Change "free space" to "open space" in the lines beginning at the line that has "on (394, 241)." and ending after the line that has "This screenshot has width=960, height=540. I want", and leave everything else in those lines unchanged.

Records of spatial reasoning questions
::::

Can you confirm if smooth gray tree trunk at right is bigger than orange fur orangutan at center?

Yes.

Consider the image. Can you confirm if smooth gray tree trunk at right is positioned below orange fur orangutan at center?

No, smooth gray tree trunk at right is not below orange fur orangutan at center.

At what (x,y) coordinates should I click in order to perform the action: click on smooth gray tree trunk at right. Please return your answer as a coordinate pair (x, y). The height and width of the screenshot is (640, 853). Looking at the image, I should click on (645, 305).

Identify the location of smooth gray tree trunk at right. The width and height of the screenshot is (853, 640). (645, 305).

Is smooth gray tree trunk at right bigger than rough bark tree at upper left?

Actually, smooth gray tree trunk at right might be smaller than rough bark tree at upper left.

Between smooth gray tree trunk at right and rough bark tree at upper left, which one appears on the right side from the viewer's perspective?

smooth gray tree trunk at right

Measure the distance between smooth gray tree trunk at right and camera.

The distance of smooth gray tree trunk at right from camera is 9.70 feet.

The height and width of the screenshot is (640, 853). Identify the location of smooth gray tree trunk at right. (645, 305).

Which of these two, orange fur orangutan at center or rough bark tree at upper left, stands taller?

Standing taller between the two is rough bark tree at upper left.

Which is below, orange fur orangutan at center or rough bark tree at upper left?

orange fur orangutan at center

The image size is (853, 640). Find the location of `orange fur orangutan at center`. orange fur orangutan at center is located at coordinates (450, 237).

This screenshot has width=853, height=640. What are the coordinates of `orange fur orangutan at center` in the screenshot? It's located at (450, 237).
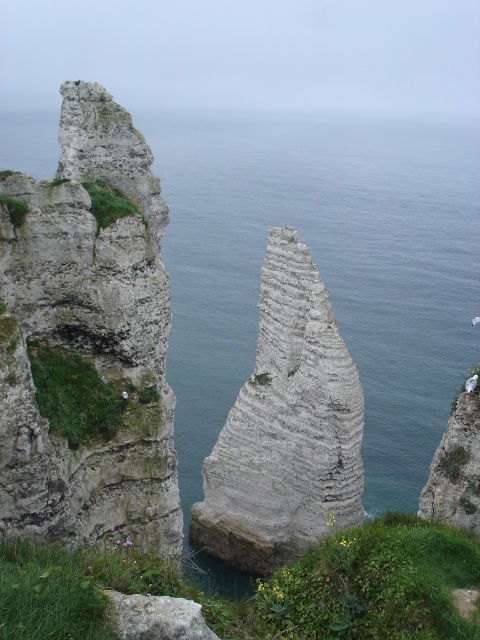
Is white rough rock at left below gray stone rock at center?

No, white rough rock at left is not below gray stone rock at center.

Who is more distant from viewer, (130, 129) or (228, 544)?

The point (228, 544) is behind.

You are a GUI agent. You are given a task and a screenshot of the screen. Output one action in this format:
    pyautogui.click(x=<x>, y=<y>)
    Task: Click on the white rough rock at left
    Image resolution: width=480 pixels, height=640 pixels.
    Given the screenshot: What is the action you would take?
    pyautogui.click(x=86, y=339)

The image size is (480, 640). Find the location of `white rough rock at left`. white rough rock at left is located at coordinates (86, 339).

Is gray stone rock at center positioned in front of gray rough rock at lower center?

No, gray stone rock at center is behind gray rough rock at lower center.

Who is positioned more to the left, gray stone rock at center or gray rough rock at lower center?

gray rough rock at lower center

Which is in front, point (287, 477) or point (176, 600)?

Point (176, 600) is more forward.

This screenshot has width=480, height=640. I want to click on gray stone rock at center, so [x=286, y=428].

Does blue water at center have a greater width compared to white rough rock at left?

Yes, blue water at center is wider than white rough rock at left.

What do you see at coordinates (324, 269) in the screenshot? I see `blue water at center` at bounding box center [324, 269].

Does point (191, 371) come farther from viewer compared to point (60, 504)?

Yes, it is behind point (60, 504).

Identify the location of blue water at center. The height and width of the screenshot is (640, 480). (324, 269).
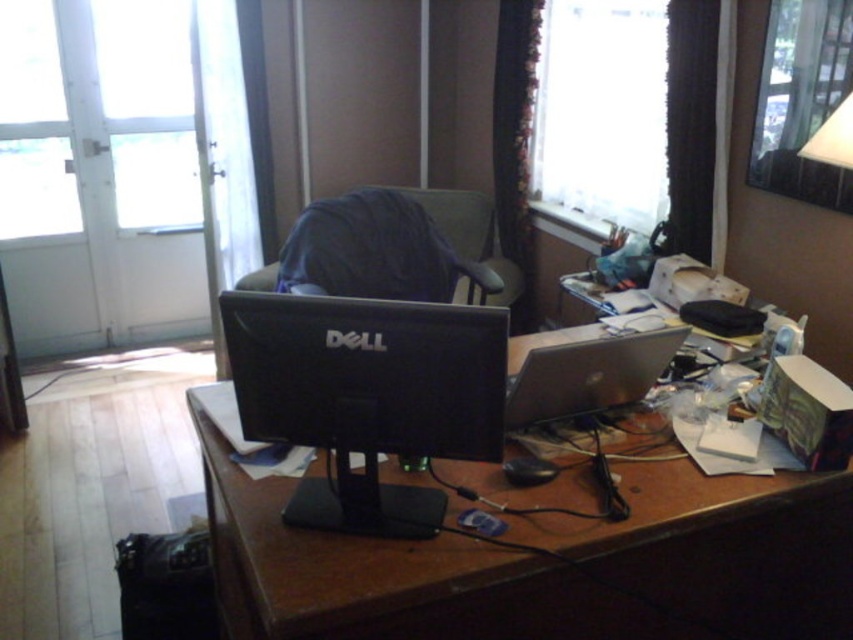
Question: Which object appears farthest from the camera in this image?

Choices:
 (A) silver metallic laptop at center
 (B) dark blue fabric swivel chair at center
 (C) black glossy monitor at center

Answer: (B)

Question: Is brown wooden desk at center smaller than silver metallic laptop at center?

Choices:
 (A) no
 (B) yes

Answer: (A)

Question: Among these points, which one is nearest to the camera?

::::

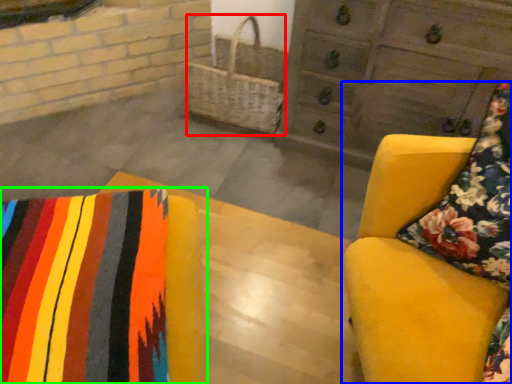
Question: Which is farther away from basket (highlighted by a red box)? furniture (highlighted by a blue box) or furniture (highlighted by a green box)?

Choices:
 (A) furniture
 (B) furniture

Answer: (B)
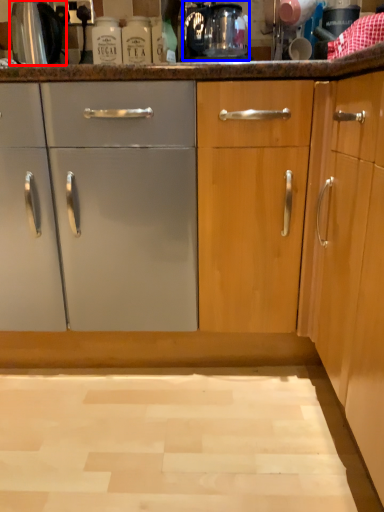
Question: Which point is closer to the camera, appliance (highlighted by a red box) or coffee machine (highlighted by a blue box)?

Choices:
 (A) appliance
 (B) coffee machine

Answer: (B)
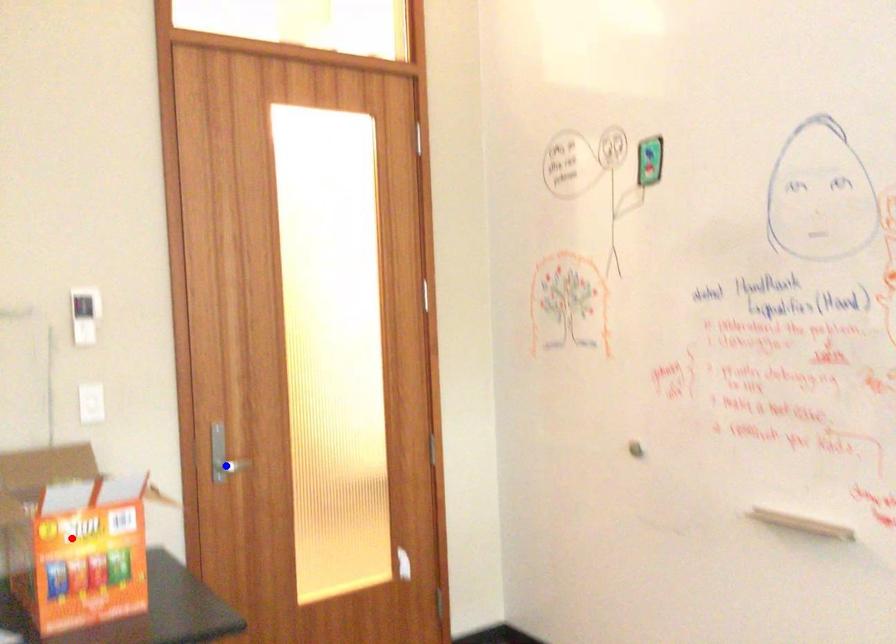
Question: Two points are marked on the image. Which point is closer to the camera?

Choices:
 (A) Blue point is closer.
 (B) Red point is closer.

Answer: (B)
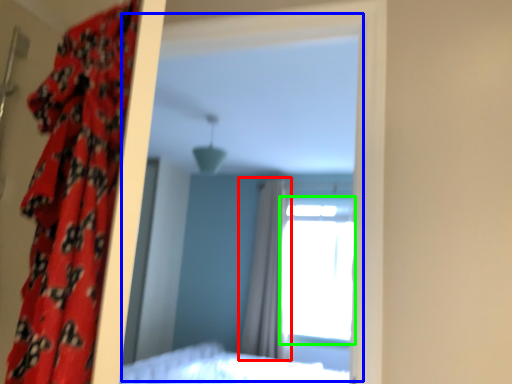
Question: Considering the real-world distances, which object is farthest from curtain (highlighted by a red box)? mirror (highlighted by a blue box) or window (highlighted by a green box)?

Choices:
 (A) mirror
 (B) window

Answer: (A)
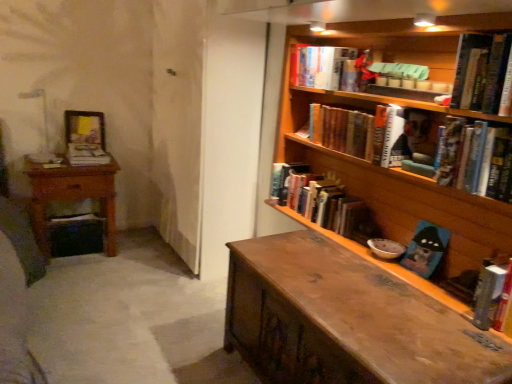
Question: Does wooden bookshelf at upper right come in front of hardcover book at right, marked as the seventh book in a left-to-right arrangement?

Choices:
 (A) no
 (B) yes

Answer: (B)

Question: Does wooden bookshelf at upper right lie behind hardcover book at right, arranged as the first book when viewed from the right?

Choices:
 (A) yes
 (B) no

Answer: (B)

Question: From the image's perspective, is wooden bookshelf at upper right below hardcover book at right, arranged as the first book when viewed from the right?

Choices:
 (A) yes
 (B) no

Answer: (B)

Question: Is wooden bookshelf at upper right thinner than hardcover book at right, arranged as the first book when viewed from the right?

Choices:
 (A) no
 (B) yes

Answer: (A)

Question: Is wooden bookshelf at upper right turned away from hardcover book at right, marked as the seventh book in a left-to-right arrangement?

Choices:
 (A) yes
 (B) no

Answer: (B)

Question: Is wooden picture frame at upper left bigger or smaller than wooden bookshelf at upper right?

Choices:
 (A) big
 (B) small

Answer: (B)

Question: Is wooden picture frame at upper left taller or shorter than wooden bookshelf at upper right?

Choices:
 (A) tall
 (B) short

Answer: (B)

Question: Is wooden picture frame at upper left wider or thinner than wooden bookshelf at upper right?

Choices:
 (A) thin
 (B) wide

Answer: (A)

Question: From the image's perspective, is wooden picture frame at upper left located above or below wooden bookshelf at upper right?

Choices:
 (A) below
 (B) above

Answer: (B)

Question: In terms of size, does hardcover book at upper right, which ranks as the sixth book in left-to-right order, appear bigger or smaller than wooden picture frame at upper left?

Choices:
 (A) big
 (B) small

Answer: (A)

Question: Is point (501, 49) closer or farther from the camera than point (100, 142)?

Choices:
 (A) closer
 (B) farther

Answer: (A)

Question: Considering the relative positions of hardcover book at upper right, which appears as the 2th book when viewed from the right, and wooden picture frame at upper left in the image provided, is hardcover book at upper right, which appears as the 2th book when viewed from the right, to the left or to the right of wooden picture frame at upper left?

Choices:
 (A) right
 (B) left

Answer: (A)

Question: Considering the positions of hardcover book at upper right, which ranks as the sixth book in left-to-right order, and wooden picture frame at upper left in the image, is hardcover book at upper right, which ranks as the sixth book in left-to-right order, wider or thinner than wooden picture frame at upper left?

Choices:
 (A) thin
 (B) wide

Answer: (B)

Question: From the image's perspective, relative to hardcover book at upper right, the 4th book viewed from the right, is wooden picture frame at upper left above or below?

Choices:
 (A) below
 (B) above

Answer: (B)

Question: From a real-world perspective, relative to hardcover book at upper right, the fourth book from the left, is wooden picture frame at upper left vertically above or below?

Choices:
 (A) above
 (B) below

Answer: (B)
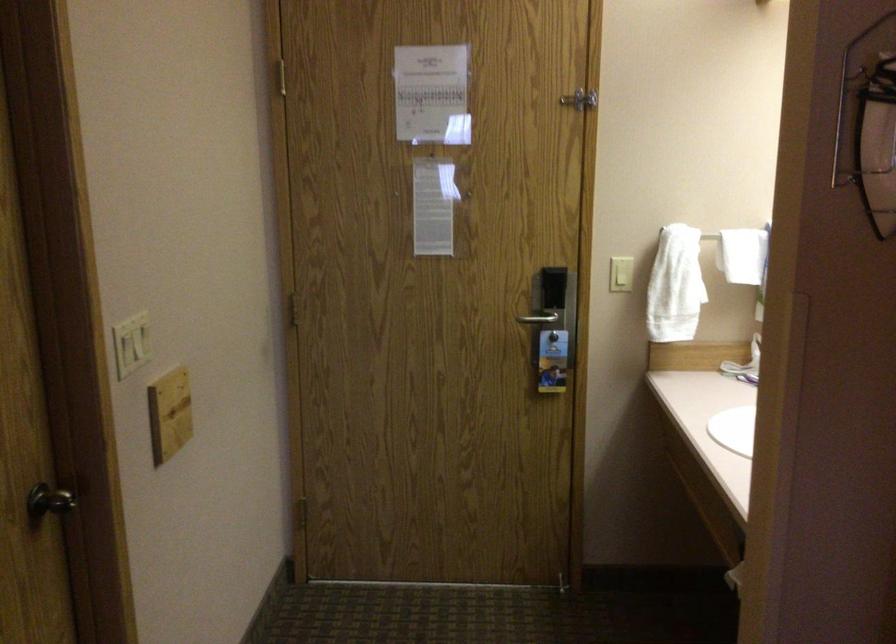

::::

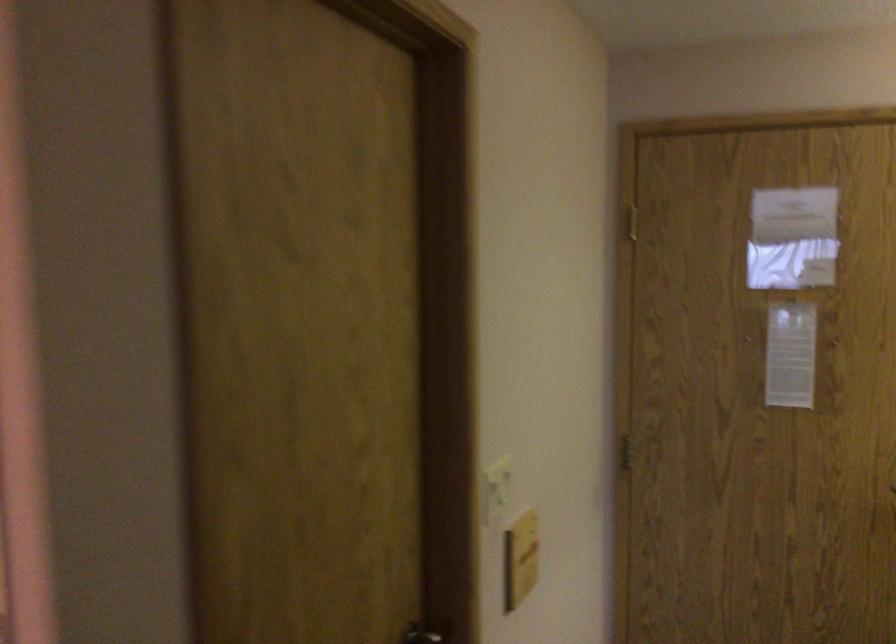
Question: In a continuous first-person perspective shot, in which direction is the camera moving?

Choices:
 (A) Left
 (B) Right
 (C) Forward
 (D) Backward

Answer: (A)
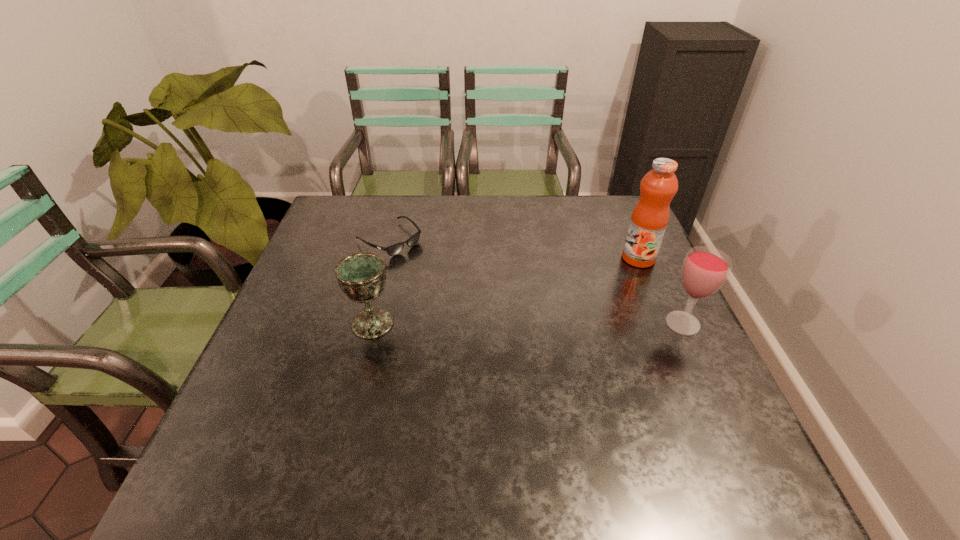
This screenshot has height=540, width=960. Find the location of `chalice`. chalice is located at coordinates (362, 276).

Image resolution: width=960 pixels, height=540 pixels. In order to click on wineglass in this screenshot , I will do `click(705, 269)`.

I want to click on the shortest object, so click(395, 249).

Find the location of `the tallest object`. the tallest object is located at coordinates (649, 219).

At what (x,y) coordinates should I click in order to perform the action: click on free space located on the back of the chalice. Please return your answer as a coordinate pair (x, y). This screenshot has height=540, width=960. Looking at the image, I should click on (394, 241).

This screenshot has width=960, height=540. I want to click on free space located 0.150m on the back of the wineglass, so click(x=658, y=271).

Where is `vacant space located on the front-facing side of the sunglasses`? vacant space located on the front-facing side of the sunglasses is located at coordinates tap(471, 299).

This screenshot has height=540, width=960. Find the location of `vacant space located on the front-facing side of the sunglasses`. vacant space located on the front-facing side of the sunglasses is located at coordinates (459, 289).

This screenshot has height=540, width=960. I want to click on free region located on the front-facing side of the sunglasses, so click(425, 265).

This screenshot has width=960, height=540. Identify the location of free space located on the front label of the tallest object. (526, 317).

::::

The reply -
At what (x,y) coordinates should I click in order to perform the action: click on open space located on the back of the chalice. Please return your answer as a coordinate pair (x, y). This screenshot has height=540, width=960. Looking at the image, I should click on (394, 241).

This screenshot has width=960, height=540. I want to click on open space located 0.150m on the back of the wineglass, so click(x=658, y=271).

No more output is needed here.